## What you are asked to do:
Reading the data below, count the lines that carry the string "degrees". Give nothing but the count.

## Record excerpts:
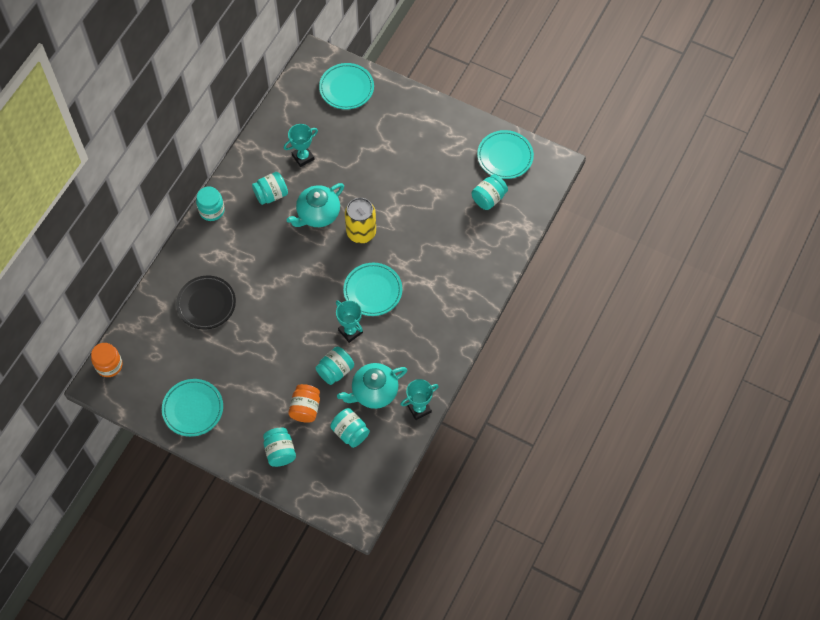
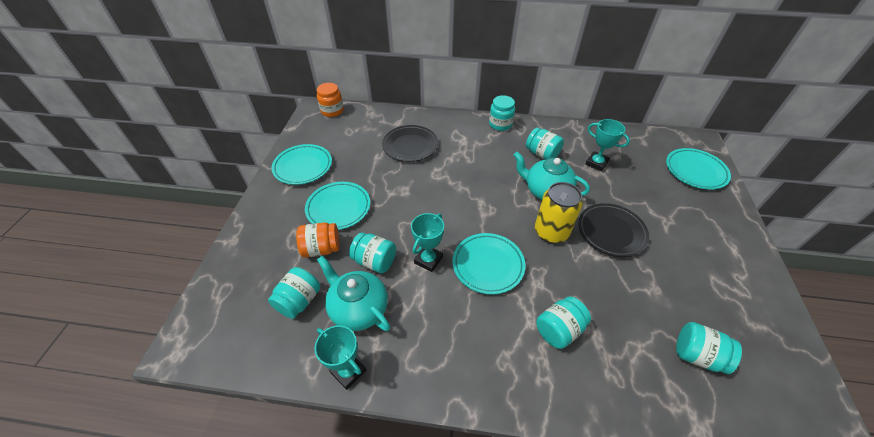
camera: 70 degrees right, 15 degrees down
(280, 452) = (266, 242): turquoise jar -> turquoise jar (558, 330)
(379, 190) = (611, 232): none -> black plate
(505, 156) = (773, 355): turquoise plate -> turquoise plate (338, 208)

---

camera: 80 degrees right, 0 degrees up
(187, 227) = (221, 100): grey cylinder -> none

...

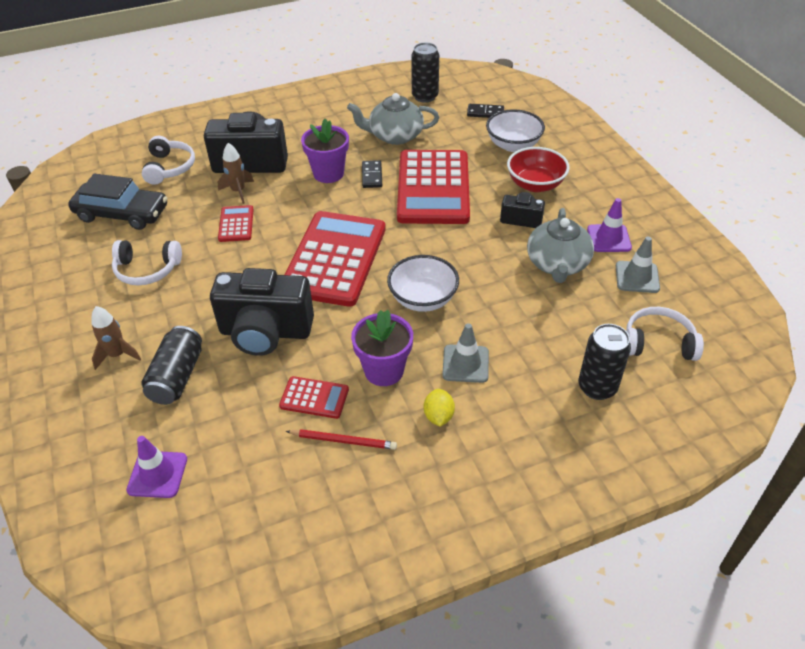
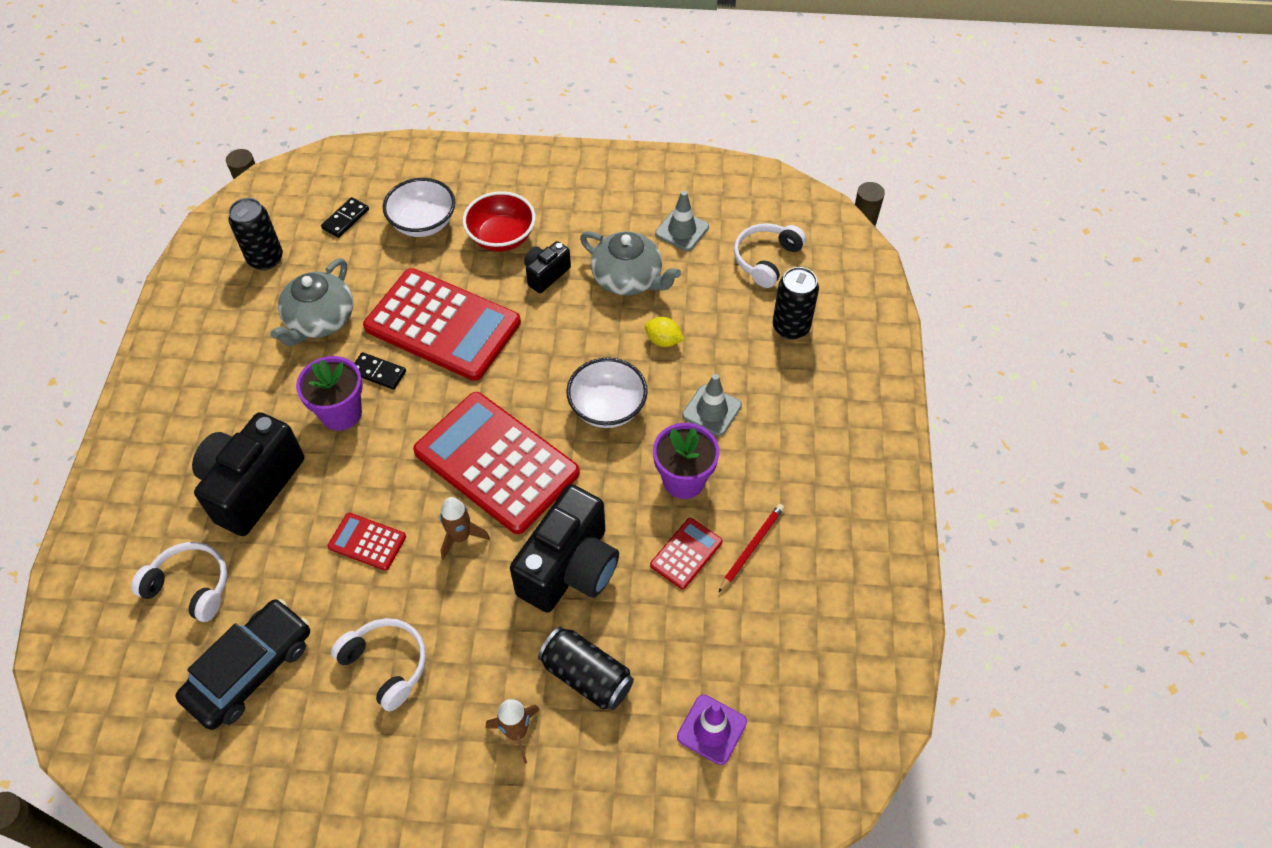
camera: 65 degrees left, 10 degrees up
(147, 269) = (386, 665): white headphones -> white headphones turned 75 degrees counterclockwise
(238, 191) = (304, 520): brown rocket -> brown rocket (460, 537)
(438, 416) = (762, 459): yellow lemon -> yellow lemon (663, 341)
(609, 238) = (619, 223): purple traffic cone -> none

## Expected answer:
4